Description of the task: Match the string "zener" against each line below, and copy every line that matches.

Stored records
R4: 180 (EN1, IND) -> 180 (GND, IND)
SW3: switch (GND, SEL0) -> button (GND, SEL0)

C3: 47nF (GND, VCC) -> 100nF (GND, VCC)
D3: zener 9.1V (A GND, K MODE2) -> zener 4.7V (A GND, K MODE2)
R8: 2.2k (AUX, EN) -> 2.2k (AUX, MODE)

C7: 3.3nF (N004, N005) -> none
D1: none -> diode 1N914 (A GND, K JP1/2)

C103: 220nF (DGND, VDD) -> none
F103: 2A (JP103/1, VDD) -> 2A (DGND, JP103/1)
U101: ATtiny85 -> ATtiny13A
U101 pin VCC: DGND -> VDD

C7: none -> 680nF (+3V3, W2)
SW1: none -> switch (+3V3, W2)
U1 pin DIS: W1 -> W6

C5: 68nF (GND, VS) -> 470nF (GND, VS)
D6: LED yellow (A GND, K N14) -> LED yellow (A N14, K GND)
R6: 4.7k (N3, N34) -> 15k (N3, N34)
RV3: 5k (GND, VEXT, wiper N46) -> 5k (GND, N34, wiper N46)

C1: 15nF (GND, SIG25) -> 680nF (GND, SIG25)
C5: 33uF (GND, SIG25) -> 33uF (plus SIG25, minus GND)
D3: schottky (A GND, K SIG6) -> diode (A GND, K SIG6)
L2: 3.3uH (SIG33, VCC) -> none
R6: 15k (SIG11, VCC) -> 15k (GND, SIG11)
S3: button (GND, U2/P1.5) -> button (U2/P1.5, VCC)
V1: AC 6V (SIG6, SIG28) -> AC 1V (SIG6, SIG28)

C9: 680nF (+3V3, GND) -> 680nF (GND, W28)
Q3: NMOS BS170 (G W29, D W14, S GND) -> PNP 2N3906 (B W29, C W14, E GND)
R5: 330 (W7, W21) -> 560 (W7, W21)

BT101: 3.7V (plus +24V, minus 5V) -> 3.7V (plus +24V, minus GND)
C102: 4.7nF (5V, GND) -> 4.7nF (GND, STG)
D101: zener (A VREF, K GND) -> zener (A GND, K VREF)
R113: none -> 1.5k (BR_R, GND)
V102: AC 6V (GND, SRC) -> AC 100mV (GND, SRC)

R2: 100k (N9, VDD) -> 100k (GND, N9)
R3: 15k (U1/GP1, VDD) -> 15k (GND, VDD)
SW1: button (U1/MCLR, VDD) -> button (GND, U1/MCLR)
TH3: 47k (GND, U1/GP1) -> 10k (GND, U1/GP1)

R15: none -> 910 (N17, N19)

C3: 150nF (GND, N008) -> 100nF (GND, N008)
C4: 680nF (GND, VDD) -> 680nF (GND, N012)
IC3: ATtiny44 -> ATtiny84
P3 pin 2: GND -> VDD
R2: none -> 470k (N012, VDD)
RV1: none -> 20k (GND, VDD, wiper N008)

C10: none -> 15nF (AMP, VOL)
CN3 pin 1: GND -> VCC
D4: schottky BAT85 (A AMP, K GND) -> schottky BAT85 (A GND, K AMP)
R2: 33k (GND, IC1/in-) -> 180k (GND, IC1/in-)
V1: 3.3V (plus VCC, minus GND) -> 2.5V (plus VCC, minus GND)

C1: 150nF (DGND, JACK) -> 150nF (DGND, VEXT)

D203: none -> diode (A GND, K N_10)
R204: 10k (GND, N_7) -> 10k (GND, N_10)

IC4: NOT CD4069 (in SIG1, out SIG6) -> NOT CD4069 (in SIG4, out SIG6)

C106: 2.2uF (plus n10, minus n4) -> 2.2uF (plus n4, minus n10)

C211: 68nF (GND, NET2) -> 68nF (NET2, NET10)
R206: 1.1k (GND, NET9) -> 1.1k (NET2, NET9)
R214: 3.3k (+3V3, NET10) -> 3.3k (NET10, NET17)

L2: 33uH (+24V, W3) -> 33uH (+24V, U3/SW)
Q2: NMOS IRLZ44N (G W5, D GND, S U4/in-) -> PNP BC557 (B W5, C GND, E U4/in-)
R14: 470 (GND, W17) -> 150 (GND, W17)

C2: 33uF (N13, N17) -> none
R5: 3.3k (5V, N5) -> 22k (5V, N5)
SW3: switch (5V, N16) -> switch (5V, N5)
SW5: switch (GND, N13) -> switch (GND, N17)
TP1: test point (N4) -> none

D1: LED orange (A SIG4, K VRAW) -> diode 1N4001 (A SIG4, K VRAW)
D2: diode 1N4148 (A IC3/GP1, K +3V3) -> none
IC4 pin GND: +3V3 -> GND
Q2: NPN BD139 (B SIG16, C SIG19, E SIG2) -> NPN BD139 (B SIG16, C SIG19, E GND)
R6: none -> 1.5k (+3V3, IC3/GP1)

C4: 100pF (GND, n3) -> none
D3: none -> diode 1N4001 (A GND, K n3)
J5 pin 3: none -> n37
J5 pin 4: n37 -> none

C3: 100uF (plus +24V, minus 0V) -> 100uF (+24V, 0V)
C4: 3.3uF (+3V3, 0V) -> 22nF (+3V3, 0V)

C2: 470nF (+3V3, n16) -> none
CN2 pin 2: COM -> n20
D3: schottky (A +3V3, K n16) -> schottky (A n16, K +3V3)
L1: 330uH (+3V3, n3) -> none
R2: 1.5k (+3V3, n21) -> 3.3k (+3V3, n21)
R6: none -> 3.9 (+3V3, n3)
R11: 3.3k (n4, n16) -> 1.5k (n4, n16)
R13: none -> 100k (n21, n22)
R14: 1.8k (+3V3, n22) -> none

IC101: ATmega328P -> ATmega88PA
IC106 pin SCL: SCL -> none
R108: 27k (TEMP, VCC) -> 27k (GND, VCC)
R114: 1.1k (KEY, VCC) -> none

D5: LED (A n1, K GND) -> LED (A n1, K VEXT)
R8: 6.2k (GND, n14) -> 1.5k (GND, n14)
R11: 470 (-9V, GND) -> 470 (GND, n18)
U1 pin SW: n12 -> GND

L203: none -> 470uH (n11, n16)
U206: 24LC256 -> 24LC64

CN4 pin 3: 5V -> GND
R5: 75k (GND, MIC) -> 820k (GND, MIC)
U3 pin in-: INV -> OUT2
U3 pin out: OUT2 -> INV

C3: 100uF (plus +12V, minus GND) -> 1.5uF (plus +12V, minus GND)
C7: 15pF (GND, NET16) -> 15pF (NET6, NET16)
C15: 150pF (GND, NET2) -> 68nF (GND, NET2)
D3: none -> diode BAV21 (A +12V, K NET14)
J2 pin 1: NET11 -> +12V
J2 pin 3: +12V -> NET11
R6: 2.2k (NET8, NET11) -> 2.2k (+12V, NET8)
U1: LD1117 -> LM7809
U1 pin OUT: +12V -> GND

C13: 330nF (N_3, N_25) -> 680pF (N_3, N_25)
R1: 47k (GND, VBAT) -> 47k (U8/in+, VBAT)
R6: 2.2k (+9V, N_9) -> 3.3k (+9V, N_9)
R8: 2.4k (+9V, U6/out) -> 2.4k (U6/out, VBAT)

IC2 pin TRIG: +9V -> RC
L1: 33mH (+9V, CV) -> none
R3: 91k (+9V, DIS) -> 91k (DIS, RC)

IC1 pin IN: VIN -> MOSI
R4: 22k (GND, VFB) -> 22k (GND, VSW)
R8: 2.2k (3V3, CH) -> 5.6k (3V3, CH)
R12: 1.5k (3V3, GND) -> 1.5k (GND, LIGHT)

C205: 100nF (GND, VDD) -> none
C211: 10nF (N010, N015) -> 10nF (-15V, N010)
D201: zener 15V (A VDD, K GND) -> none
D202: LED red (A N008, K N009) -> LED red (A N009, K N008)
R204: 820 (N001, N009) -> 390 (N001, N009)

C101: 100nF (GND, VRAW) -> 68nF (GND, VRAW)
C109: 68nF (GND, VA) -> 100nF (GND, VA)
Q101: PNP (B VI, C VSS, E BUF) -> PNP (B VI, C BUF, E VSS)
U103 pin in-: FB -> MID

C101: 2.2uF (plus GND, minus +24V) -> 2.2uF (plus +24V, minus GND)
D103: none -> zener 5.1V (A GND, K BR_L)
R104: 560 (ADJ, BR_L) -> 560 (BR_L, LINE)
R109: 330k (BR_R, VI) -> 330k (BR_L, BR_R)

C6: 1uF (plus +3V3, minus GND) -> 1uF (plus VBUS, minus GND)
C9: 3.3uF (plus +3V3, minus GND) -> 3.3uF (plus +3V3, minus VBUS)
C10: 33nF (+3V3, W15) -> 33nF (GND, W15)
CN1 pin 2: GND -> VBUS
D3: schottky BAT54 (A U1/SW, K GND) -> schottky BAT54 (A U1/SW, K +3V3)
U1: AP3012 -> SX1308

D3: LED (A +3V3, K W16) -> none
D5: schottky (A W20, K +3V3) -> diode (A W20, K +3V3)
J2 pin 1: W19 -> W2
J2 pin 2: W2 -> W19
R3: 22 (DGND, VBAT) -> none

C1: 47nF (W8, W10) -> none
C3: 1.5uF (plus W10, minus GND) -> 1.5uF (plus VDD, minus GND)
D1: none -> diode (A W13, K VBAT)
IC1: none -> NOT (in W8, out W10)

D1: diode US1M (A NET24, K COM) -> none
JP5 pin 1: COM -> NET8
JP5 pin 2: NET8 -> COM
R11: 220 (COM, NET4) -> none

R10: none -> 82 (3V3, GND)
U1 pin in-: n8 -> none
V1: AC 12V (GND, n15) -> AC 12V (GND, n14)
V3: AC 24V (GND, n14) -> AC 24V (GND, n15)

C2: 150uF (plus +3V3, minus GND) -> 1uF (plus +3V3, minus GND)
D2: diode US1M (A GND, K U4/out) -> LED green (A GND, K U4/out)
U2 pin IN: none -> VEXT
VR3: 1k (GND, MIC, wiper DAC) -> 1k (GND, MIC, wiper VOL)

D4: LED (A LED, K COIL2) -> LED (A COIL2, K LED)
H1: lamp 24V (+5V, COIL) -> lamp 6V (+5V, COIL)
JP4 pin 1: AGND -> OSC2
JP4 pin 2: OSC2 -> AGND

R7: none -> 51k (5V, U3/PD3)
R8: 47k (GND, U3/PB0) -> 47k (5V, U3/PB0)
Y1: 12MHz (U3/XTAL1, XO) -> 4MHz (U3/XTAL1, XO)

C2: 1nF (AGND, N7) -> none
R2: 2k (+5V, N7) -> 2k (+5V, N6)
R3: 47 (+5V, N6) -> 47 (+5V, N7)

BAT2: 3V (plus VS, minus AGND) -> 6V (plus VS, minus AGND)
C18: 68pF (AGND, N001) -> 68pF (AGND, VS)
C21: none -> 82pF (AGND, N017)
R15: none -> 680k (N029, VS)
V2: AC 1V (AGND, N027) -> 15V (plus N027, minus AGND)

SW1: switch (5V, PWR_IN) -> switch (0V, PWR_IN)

Exercise output:
D3: zener 9.1V (A GND, K MODE2) -> zener 4.7V (A GND, K MODE2)
D101: zener (A VREF, K GND) -> zener (A GND, K VREF)
D201: zener 15V (A VDD, K GND) -> none
D103: none -> zener 5.1V (A GND, K BR_L)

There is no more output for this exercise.